- **Instructions for the task**
Give the number of lines below with "candle" in them, leaving out anything else.

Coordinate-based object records
------------------------

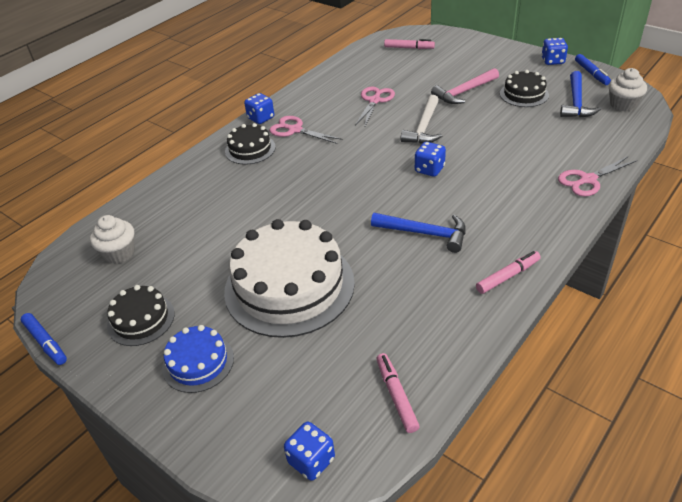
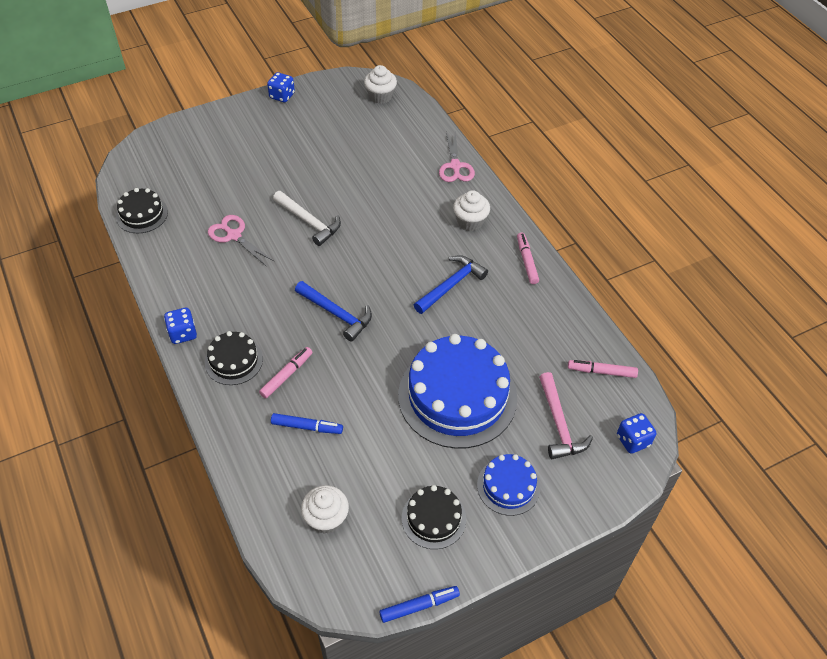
camera: 70 degrees left, 10 degrees up
(289, 286) = (457, 396): white cake -> blue cake
(295, 130) = (231, 313): pink scissors -> none
(409, 48) = (160, 170): pink marker -> pink marker (286, 375)
(429, 169) = (373, 246): blue dice -> none
(464, 92) = (277, 171): pink hammer -> pink hammer (559, 424)
(522, 216) = (470, 221): none -> white cupcake
(524, 94) = (316, 138): black cake -> black cake (142, 214)
(576, 102) = (355, 117): blue hammer -> blue hammer (336, 314)
(591, 73) = (322, 86): blue marker -> blue marker (307, 427)

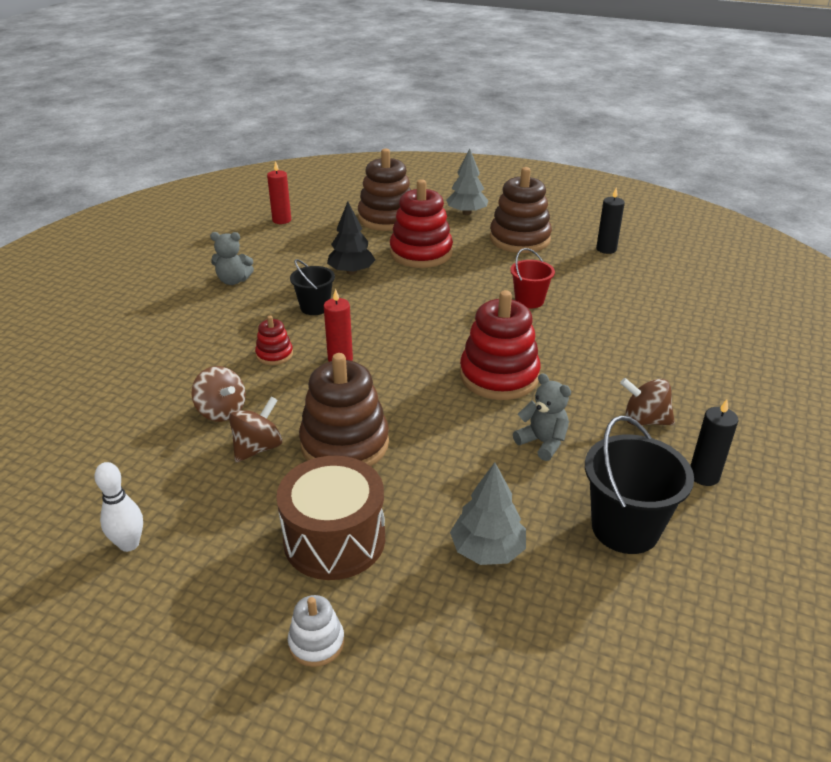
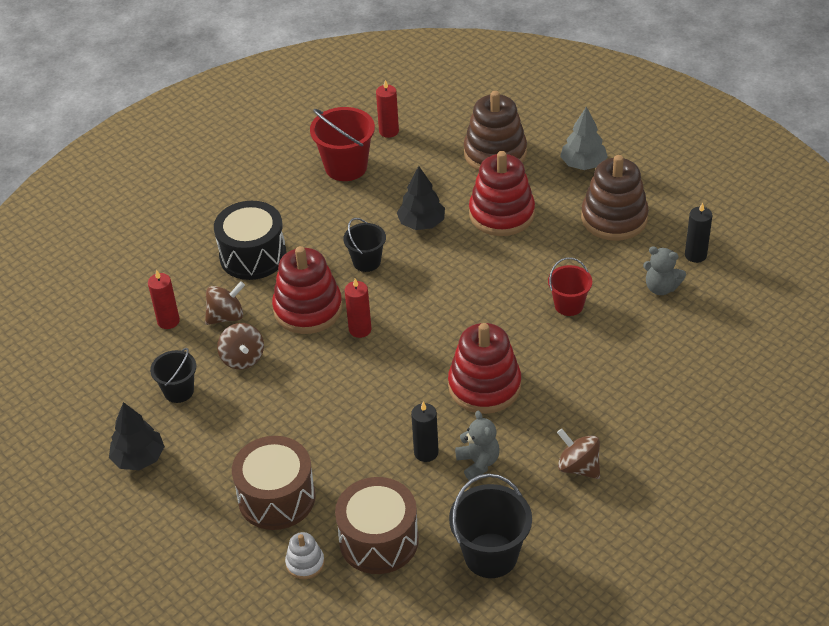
camera: 25 degrees right, 10 degrees up
(116, 397) = (168, 321): none -> red candle
(129, 544) = (139, 458): white bowling pin -> black tree
(156, 460) = (179, 391): none -> black bucket
(191, 325) = (253, 255): none -> black drum
(233, 281) = (309, 208): grey teddy bear -> grey teddy bear (661, 288)
(254, 248) = (346, 167): none -> red bucket
(258, 448) = (256, 402): brown spinning top -> brown spinning top (226, 316)
(274, 354) = (308, 309): red stacking toy -> red stacking toy, size x2.07
(316, 642) = (231, 568): white stacking toy -> white stacking toy (305, 563)
(344, 444) = (322, 418): brown stacking toy -> none
(487, 550) = (378, 540): grey tree -> brown drum
(704, 476) = (587, 532): black candle -> black candle (426, 452)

------------------------

- **Exercise result**
2